::: Records provided :::
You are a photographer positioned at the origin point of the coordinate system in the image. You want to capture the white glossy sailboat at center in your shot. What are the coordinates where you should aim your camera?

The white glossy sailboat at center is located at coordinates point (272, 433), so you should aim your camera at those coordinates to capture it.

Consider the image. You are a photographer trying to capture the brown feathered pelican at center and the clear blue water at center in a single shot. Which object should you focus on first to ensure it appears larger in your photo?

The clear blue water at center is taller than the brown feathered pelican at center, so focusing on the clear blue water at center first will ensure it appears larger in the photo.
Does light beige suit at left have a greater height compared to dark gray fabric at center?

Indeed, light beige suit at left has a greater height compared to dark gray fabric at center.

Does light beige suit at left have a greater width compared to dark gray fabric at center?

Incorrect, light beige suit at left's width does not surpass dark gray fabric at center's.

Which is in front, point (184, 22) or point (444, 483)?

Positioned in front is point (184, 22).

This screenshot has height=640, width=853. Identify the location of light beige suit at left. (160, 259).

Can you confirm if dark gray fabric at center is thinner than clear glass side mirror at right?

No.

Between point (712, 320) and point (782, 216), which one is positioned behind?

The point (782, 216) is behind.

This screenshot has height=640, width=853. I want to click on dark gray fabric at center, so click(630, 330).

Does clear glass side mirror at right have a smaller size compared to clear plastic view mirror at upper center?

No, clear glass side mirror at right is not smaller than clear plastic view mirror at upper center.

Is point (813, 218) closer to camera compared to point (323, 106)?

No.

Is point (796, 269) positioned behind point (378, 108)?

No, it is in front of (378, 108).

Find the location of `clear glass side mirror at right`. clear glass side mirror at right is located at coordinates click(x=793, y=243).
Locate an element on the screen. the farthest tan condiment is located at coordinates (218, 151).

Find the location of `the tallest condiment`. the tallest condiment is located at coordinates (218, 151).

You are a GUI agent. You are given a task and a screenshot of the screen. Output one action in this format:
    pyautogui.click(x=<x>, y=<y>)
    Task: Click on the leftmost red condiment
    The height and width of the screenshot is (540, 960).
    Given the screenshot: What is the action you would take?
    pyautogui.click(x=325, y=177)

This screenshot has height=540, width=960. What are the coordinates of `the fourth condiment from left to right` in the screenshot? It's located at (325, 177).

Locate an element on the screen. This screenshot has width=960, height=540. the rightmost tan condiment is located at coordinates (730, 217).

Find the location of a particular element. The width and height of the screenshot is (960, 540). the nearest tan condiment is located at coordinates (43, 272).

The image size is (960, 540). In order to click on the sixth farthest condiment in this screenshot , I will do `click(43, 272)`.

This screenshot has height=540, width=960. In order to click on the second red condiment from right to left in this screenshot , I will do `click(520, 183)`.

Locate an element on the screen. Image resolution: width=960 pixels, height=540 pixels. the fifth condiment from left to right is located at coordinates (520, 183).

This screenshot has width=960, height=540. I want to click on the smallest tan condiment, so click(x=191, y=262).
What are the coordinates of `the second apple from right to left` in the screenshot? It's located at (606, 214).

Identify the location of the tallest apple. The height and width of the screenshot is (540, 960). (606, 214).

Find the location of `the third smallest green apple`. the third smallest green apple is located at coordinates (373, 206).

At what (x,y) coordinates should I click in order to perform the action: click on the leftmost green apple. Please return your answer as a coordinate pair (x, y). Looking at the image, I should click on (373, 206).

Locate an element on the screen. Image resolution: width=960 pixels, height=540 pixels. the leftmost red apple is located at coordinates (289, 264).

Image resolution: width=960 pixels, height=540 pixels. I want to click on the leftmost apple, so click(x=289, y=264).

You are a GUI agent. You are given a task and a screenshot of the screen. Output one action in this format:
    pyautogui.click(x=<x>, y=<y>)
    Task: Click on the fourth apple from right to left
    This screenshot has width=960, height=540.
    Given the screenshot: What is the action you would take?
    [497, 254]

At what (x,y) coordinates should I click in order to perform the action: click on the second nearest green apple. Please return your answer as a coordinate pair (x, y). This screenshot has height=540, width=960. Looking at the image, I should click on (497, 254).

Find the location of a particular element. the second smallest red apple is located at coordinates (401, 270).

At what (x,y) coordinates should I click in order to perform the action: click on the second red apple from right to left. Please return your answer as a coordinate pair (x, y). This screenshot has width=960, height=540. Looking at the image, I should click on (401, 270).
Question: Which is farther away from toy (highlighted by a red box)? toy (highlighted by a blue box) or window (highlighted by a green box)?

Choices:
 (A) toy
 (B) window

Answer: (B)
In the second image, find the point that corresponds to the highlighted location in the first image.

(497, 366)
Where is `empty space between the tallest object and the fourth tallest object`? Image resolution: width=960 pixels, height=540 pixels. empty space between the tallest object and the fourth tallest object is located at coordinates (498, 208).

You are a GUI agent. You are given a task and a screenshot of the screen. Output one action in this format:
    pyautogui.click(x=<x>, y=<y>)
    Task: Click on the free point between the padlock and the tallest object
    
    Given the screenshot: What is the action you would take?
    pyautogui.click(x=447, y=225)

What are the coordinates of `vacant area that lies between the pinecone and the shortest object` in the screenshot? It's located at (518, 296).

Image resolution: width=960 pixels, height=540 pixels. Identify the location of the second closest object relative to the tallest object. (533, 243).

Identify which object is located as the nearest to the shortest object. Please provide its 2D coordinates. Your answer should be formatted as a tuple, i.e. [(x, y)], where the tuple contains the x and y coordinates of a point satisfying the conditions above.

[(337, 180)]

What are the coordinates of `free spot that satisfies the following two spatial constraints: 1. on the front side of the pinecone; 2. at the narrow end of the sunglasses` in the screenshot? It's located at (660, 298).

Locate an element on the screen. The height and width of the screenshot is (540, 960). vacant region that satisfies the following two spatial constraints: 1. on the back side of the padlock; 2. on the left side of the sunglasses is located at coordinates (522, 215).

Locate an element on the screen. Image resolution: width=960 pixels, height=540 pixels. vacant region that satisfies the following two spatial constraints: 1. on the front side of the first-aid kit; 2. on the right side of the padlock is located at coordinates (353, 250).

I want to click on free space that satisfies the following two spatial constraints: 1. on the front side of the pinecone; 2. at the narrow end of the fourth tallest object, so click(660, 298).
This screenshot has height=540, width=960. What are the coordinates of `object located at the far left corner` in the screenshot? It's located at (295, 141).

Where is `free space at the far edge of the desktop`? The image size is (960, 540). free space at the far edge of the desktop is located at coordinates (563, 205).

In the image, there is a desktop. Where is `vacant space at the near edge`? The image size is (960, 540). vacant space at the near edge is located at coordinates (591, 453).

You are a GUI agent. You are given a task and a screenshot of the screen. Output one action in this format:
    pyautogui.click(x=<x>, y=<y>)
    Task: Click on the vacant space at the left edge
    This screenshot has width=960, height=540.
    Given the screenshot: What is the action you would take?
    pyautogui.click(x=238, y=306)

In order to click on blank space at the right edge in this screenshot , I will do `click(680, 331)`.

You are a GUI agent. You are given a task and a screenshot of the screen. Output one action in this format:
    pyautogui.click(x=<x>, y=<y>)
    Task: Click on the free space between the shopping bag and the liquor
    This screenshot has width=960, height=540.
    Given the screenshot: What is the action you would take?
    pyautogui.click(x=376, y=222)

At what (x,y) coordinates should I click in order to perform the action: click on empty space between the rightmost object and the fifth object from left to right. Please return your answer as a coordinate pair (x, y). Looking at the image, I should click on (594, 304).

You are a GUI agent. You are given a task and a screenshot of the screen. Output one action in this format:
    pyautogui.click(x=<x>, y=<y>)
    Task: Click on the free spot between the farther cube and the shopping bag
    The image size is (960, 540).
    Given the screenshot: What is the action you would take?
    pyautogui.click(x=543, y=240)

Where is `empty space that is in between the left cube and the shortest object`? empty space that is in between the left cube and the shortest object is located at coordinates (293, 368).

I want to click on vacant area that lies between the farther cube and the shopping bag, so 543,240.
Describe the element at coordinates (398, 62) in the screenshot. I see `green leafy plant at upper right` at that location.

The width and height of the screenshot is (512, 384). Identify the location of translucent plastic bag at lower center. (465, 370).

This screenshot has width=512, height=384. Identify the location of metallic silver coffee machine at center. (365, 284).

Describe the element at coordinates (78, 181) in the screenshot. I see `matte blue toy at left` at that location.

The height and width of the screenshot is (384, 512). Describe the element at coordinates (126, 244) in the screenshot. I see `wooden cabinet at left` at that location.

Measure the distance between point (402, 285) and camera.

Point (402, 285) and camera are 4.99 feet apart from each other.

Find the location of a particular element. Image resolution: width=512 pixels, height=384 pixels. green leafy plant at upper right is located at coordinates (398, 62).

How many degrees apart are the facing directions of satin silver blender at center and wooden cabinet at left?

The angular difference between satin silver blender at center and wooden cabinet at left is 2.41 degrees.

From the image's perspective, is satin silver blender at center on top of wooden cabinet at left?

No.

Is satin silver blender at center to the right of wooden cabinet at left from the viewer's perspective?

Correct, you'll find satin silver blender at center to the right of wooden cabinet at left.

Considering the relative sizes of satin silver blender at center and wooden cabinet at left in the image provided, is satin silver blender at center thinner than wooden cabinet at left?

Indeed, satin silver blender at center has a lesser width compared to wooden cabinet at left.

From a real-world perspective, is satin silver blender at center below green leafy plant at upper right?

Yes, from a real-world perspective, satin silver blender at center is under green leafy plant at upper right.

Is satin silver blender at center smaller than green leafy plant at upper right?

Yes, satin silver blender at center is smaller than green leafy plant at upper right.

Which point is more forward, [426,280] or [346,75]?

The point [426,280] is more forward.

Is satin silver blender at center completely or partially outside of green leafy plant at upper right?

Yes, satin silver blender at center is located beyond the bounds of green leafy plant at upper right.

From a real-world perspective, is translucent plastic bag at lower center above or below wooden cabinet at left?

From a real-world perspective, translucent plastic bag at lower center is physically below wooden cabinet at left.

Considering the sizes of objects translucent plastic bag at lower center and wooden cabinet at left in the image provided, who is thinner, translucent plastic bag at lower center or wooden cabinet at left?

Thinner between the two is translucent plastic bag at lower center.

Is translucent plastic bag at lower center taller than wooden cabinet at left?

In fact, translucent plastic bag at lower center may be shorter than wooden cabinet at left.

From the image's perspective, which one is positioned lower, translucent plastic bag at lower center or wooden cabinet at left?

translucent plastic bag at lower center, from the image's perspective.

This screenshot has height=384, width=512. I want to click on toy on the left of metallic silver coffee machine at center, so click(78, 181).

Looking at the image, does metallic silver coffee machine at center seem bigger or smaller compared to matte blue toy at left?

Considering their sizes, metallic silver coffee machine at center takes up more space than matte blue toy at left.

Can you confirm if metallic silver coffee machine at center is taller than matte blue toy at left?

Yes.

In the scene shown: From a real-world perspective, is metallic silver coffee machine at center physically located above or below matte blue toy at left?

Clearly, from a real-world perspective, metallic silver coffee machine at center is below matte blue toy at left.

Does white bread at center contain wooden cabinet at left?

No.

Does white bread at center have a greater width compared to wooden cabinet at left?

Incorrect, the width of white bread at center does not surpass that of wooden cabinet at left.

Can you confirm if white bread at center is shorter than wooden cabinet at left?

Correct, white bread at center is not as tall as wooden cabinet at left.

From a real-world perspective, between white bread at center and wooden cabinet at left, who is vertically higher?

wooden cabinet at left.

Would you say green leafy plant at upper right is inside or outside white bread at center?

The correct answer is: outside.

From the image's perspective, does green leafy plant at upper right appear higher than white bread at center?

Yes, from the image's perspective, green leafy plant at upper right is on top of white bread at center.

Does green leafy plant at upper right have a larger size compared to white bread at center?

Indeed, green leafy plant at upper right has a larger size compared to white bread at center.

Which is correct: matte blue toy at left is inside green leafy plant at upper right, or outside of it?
:::
(Problem) Copy the items above word for word, starting at the first line and ending with the line that contains "The white glossy sailboat at center is". Include that line.

(Result)
You are a photographer positioned at the origin point of the coordinate system in the image. You want to capture the white glossy sailboat at center in your shot. What are the coordinates where you should aim your camera?

The white glossy sailboat at center is located at coordinates point (272, 433), so you should aim your camera at those coordinates to capture it.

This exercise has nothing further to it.